Short exercise: Repeat word for word the part of the data below that opens with the line containing "74: none -> 1:24" and closes with the line containing "SBD: 6:31 -> 5:44". Include both of those lines and nothing else.

Extracted data:
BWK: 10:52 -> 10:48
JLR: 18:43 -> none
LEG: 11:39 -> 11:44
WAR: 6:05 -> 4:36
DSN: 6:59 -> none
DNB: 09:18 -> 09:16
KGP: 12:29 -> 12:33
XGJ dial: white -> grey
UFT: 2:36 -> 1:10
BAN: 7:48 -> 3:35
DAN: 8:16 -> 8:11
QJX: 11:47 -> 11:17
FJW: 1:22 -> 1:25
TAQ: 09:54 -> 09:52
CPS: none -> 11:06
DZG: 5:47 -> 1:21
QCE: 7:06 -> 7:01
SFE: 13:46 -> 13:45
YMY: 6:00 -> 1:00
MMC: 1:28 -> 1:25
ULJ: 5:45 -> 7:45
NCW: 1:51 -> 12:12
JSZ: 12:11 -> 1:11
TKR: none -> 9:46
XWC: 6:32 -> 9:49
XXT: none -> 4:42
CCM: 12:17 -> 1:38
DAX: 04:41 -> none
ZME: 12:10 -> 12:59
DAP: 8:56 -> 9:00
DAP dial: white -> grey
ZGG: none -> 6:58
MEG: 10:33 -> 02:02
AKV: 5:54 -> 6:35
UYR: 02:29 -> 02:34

...

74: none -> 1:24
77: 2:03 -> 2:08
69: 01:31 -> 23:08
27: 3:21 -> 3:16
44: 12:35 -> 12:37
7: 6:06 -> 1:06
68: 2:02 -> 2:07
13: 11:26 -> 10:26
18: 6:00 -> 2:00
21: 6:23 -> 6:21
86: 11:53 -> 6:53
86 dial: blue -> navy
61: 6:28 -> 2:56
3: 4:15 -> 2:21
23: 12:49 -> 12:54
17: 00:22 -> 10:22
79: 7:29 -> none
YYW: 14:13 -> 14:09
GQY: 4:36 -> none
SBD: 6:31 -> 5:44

...

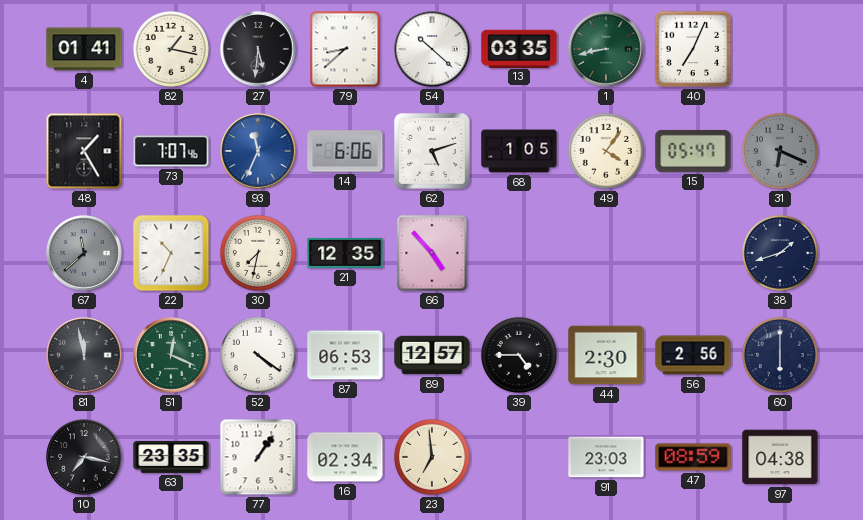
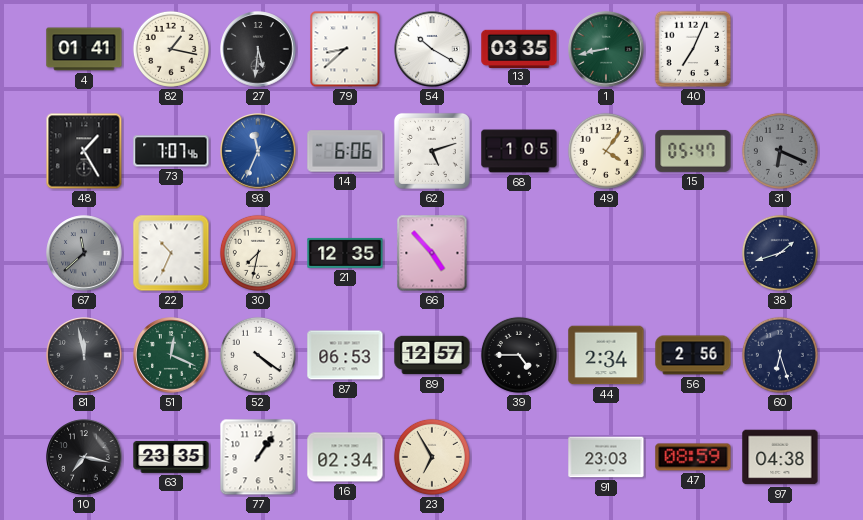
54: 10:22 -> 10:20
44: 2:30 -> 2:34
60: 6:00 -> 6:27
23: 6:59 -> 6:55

Exercise answer:
74: none -> 1:24
77: 2:03 -> 2:08
69: 01:31 -> 23:08
27: 3:21 -> 3:16
44: 12:35 -> 12:37
7: 6:06 -> 1:06
68: 2:02 -> 2:07
13: 11:26 -> 10:26
18: 6:00 -> 2:00
21: 6:23 -> 6:21
86: 11:53 -> 6:53
86 dial: blue -> navy
61: 6:28 -> 2:56
3: 4:15 -> 2:21
23: 12:49 -> 12:54
17: 00:22 -> 10:22
79: 7:29 -> none
YYW: 14:13 -> 14:09
GQY: 4:36 -> none
SBD: 6:31 -> 5:44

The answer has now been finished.